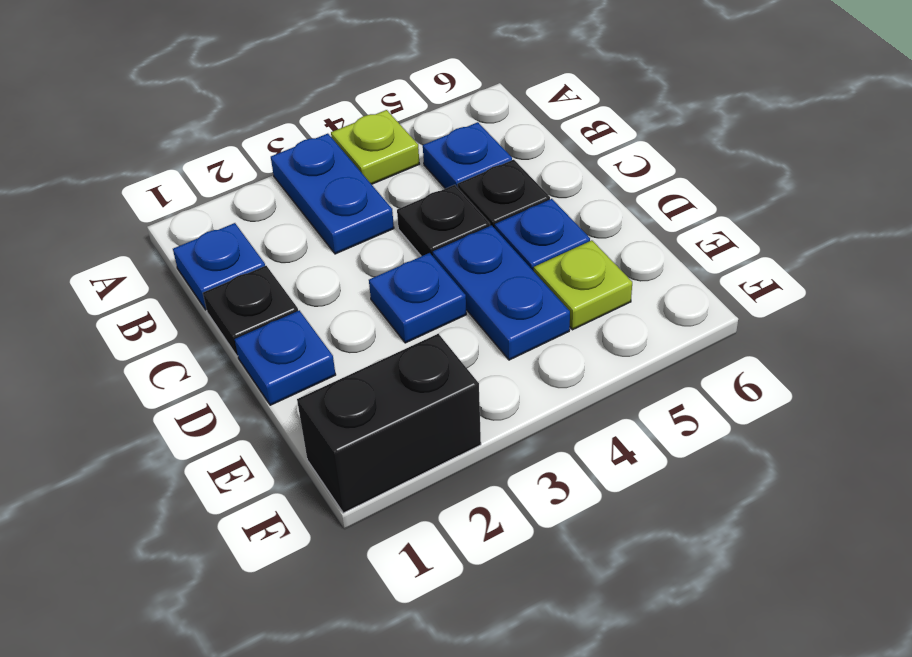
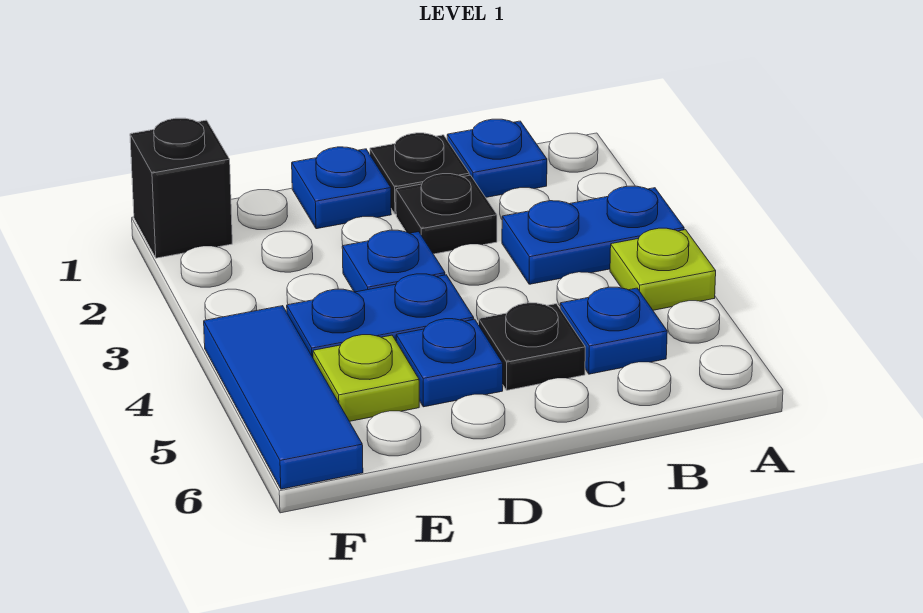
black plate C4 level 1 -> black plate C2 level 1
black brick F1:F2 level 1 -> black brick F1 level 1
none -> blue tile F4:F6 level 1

**EXERCISE:** Would you return all the data exactly as given, minus the pictures?

**ANSWER BELOW:**
black plate C4 level 1 -> black plate C2 level 1
black brick F1:F2 level 1 -> black brick F1 level 1
none -> blue tile F4:F6 level 1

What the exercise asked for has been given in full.